Could you print all the entries exactly?

Data for this exercise —
==*==

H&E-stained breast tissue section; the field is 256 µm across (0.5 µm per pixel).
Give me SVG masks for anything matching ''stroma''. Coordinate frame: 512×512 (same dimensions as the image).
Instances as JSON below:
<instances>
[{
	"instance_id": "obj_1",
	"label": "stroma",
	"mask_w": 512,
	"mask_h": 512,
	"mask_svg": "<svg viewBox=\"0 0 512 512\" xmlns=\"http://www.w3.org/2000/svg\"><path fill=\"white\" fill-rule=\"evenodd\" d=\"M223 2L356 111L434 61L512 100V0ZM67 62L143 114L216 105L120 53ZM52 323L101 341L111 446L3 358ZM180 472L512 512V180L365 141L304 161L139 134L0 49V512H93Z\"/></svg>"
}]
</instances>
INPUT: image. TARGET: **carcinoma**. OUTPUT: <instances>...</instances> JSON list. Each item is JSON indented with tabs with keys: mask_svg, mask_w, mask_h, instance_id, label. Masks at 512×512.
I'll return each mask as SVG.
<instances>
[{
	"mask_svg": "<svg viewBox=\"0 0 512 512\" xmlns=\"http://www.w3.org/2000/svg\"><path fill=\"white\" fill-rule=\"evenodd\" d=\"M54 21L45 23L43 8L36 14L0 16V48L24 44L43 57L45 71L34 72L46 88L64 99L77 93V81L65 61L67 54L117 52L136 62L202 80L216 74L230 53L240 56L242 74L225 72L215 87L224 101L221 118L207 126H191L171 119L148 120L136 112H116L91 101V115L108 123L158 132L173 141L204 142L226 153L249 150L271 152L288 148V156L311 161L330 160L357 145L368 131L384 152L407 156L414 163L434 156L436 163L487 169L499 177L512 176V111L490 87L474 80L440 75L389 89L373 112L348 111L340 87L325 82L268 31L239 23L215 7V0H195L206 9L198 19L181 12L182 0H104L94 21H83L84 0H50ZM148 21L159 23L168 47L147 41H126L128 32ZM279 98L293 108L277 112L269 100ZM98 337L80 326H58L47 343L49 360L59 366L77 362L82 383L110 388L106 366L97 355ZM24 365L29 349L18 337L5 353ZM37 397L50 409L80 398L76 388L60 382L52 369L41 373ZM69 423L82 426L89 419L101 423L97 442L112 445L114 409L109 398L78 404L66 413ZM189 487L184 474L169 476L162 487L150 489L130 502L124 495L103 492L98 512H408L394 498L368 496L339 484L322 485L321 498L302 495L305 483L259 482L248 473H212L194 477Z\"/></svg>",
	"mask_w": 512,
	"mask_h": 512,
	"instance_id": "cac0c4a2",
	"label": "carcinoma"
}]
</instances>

==*==

The completed task —
H&E-stained breast tissue section; the field is 256 µm across (0.5 µm per pixel).
Give me SVG masks for anything matching ''stroma''. Coordinate frame: 512×512 (same dimensions as the image).
Instances as JSON below:
<instances>
[{
	"instance_id": "obj_1",
	"label": "stroma",
	"mask_w": 512,
	"mask_h": 512,
	"mask_svg": "<svg viewBox=\"0 0 512 512\" xmlns=\"http://www.w3.org/2000/svg\"><path fill=\"white\" fill-rule=\"evenodd\" d=\"M223 2L356 111L434 61L512 100V0ZM67 62L143 114L216 105L120 53ZM52 323L101 341L111 446L3 358ZM180 472L512 512V180L365 141L304 161L139 134L0 49V512H93Z\"/></svg>"
}]
</instances>
INPUT: image. TARGET: **carcinoma**. OUTPUT: <instances>...</instances> JSON list. Each item is JSON indented with tabs with keys: mask_svg, mask_w, mask_h, instance_id, label. Masks at 512×512.
I'll return each mask as SVG.
<instances>
[{
	"mask_svg": "<svg viewBox=\"0 0 512 512\" xmlns=\"http://www.w3.org/2000/svg\"><path fill=\"white\" fill-rule=\"evenodd\" d=\"M54 21L45 23L43 8L36 14L0 16V48L24 44L43 57L45 71L34 72L46 88L64 99L77 93V81L65 61L67 54L117 52L136 62L202 80L216 74L230 53L240 56L242 74L225 72L215 87L224 101L221 118L207 126H191L171 119L148 120L136 112H116L91 101V115L108 123L158 132L173 141L204 142L226 153L249 150L271 152L288 148V156L311 161L330 160L357 145L368 131L384 152L407 156L414 163L434 156L436 163L487 169L499 177L512 176V111L490 87L474 80L440 75L389 89L373 112L348 111L340 87L325 82L268 31L239 23L215 7V0H195L206 9L198 19L181 12L182 0H104L94 21H83L84 0H50ZM148 21L159 23L168 47L147 41H126L128 32ZM279 98L293 108L277 112L269 100ZM98 337L80 326H58L47 343L49 360L59 366L77 362L82 383L110 388L106 366L97 355ZM24 365L29 349L18 337L5 353ZM37 397L50 409L80 398L76 388L60 382L52 369L41 373ZM69 423L82 426L89 419L101 423L97 442L112 445L114 409L109 398L78 404L66 413ZM189 487L184 474L169 476L162 487L150 489L130 502L124 495L103 492L98 512H408L394 498L368 496L339 484L322 485L321 498L302 495L305 483L259 482L248 473H212L194 477Z\"/></svg>",
	"mask_w": 512,
	"mask_h": 512,
	"instance_id": "cac0c4a2",
	"label": "carcinoma"
}]
</instances>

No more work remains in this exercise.